* What you have to do: Only lines holding the word "pink" are wanted from the records; copy all of them.
******
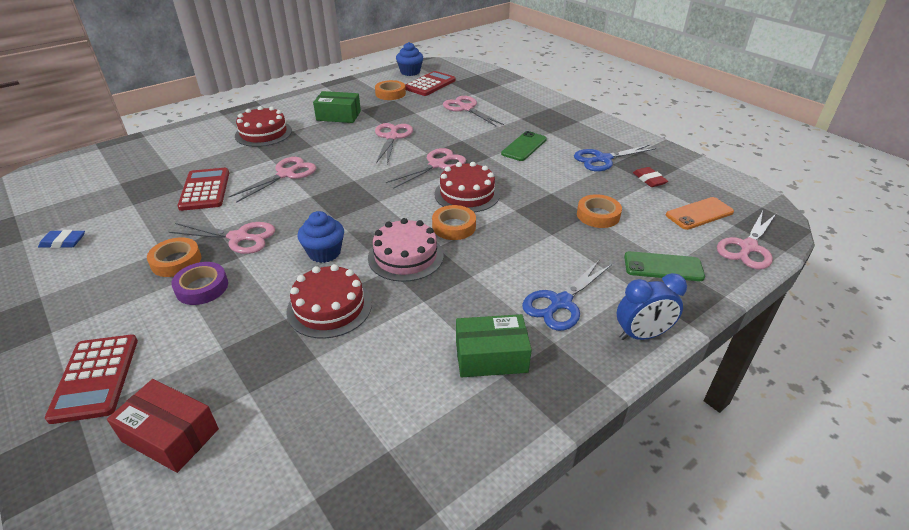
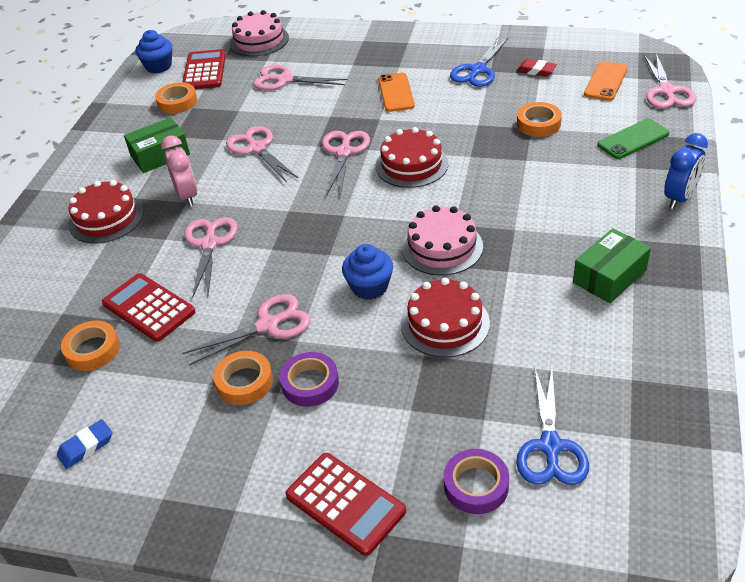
camera: 35 degrees left, 5 degrees up
(170, 435) = (476, 485): red box -> purple tape
(317, 143) = (187, 196): none -> pink clock
(454, 226) = (443, 199): orange tape -> orange tape (92, 350)
(485, 82) = (259, 40): none -> pink cake
(524, 146) = (396, 92): green phone -> orange phone
(560, 303) = (602, 209): blue scissors -> blue scissors (550, 446)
******
* The answer:
(317, 143) = (187, 196): none -> pink clock
(485, 82) = (259, 40): none -> pink cake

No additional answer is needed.